## Aim of the task
Look through the listing and report every line that has "stick" in it.
Top of Available records
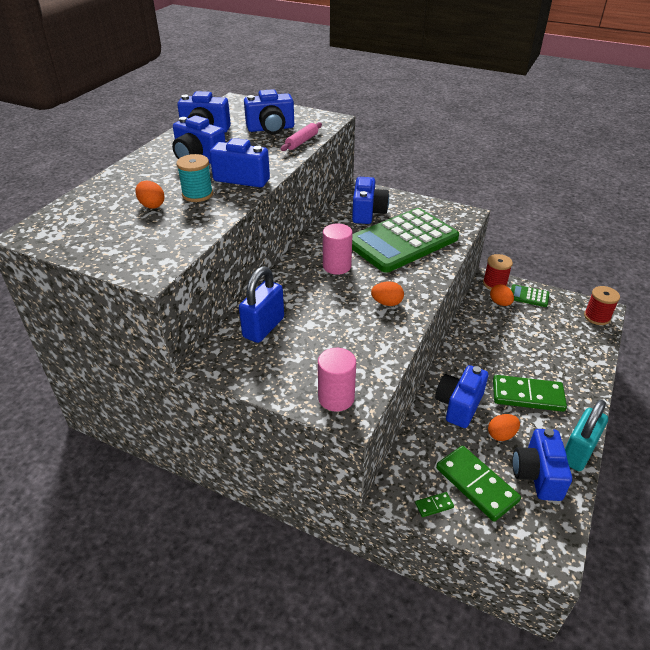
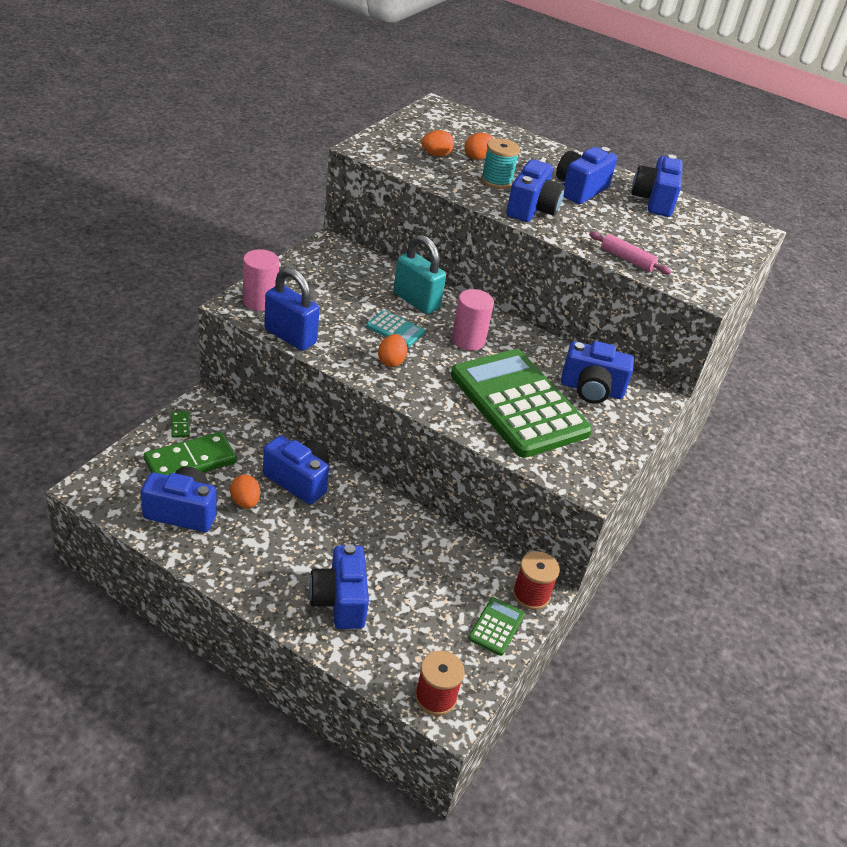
camera: 90 degrees right, 0 degrees up
(263, 327) = (370, 277): blue padlock -> blue padlock (290, 336)
(271, 129) = (664, 244): blue camera -> blue camera (340, 601)
(341, 305) = (395, 329): none -> turquoise calculator
(500, 303) = (482, 584): orange egg -> orange egg (436, 155)
(527, 395) = (296, 547): green domino -> none
(578, 452) = (197, 559): turquoise padlock -> turquoise padlock (416, 301)

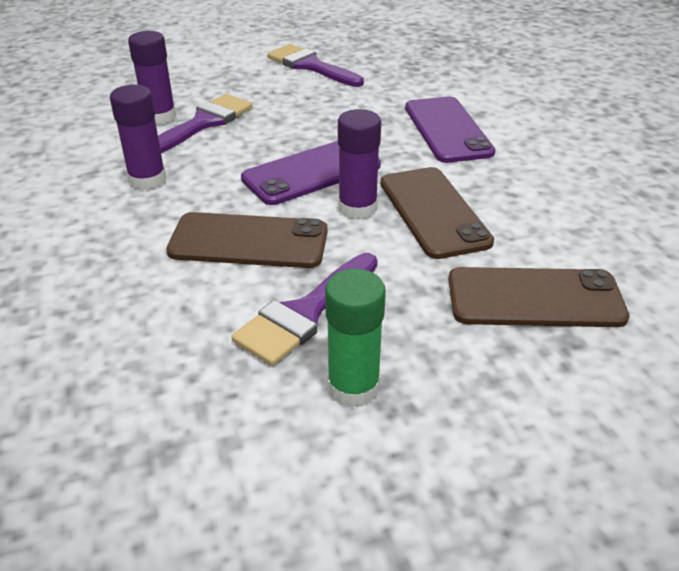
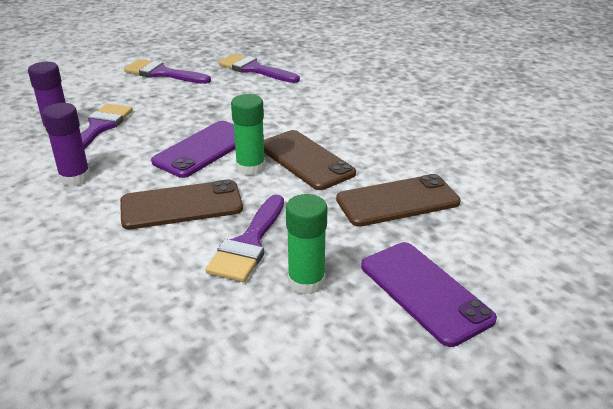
camera: 20 degrees left, 5 degrees down
(357, 208) = (250, 167): purple glue stick -> green glue stick
(425, 77) = (254, 69): none -> purple brush
(447, 130) = (288, 103): purple phone -> purple phone (424, 292)

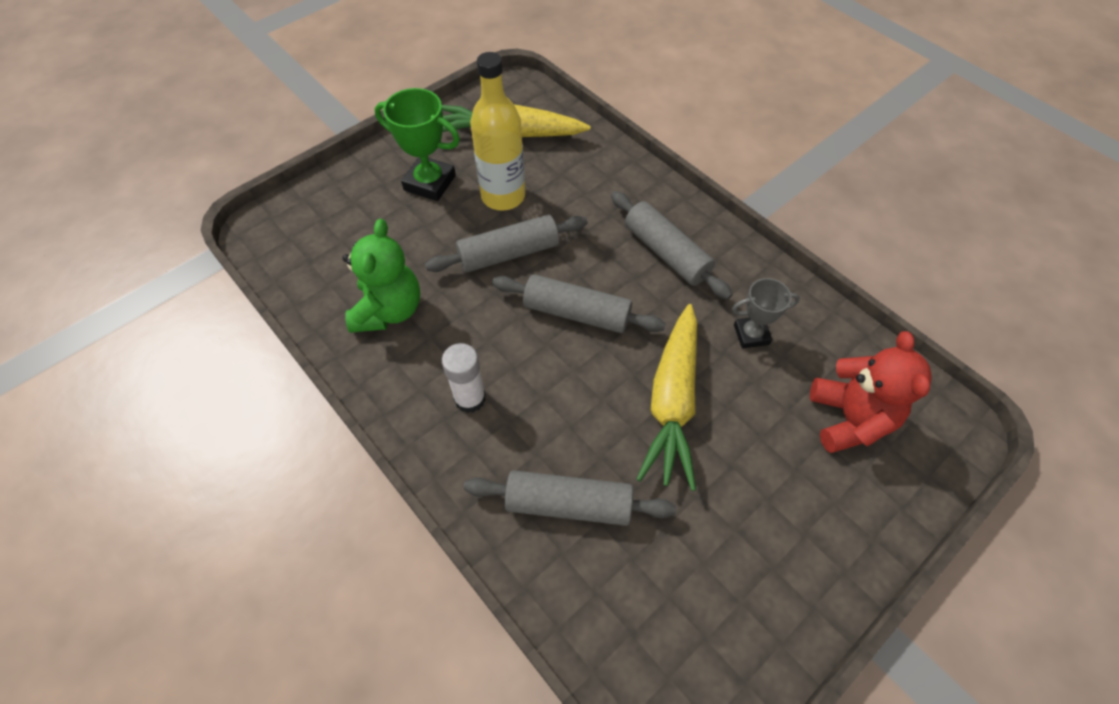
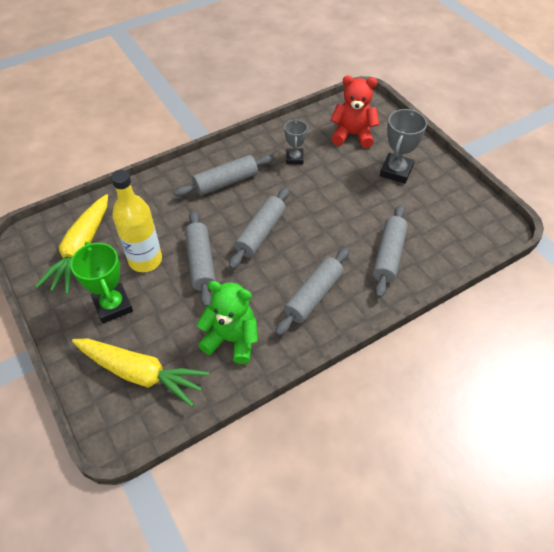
camera: 80 degrees left, 5 degrees down
(430, 183) = (113, 305): green trophy -> green trophy turned 60 degrees counterclockwise
(470, 398) = (313, 296): white glue stick -> grey rolling pin
(672, 402) = (332, 200): yellow carrot -> yellow carrot (141, 373)
(779, 505) = (396, 171): none -> grey trophy

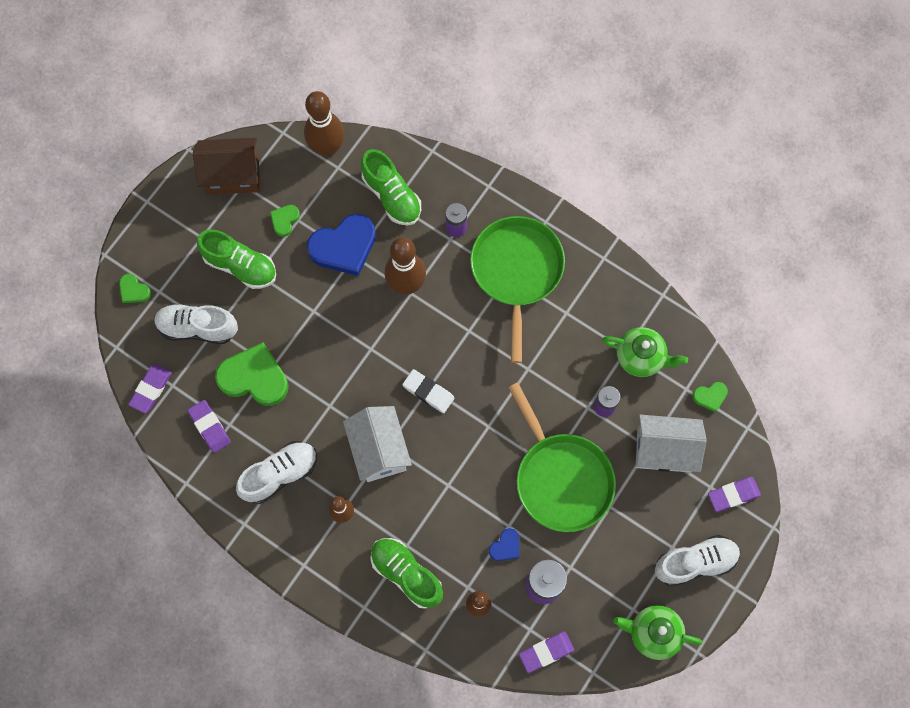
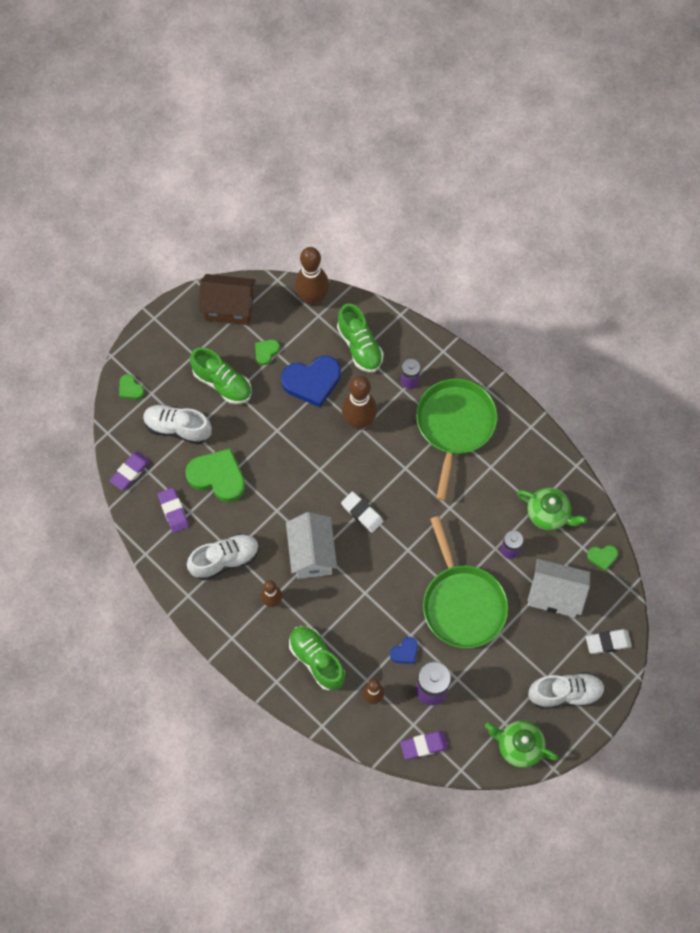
camera: 10 degrees right, 5 degrees down
(733, 495) = (608, 642): purple eraser -> white eraser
Bottom of Available records
## Result
(357, 208) = (250, 167): purple glue stick -> green glue stick
(470, 398) = (313, 296): white glue stick -> grey rolling pin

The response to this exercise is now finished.